══ Exercise data ══

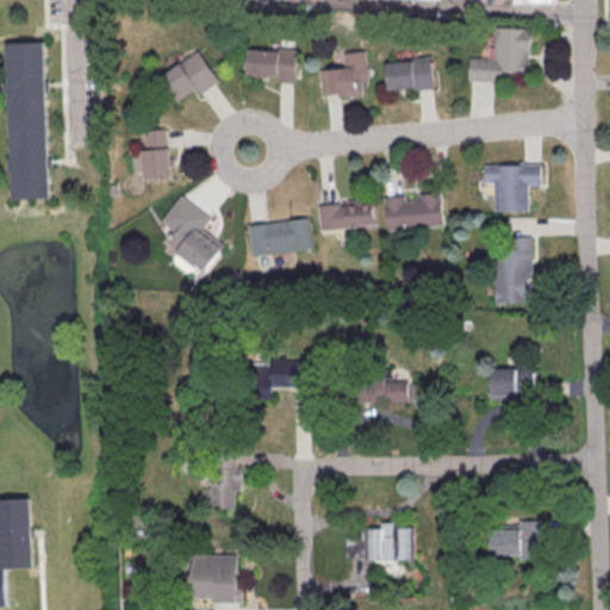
[(470,57),(468,79),(529,81),(531,29),(496,26),(495,58),(470,57)]
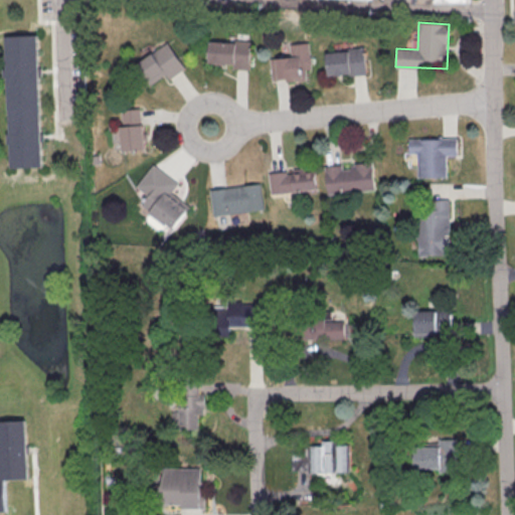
[(3,37),(35,35),(41,168),(8,170),(3,37)]
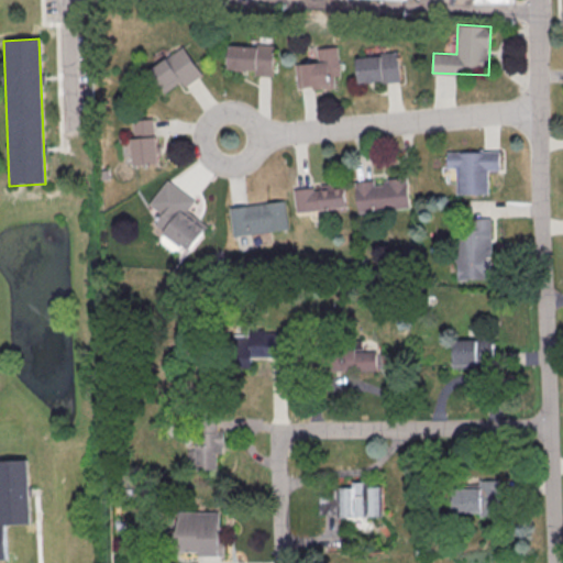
[(229,44),(228,69),(254,70),(254,75),(273,76),(274,45),(229,44)]
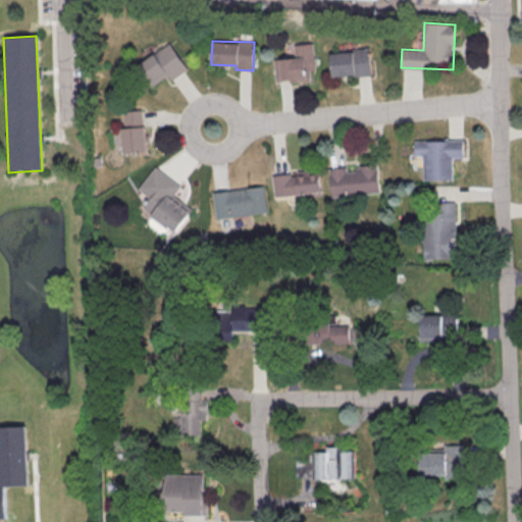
[(150,87),(168,75),(171,80),(188,69),(171,43),(137,65),(150,87)]
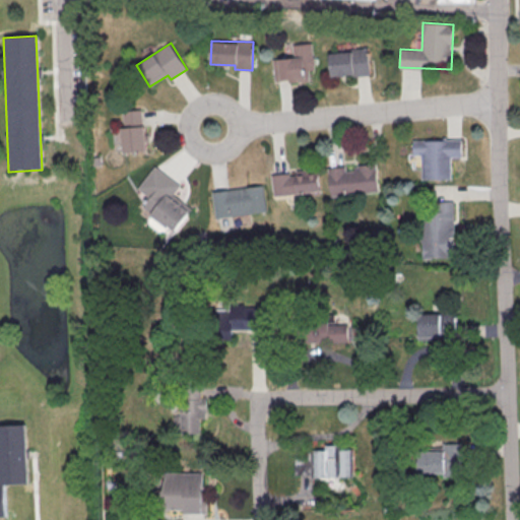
[(309,80),(309,70),(314,69),(313,43),(293,44),(293,58),(273,59),(274,82),(309,80)]
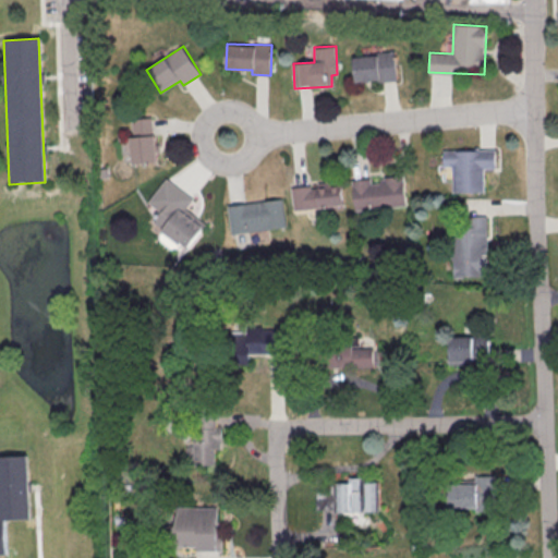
[(354,83),(398,80),(396,52),(352,56),(354,83)]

═══

The answer must consist of the entries above, reproduced word for word, without any pictures.

Your solution -
[(470,57),(468,79),(529,81),(531,29),(496,26),(495,58),(470,57)]
[(3,37),(35,35),(41,168),(8,170),(3,37)]
[(229,44),(228,69),(254,70),(254,75),(273,76),(274,45),(229,44)]
[(150,87),(168,75),(171,80),(188,69),(171,43),(137,65),(150,87)]
[(309,80),(309,70),(314,69),(313,43),(293,44),(293,58),(273,59),(274,82),(309,80)]
[(354,83),(398,80),(396,52),(352,56),(354,83)]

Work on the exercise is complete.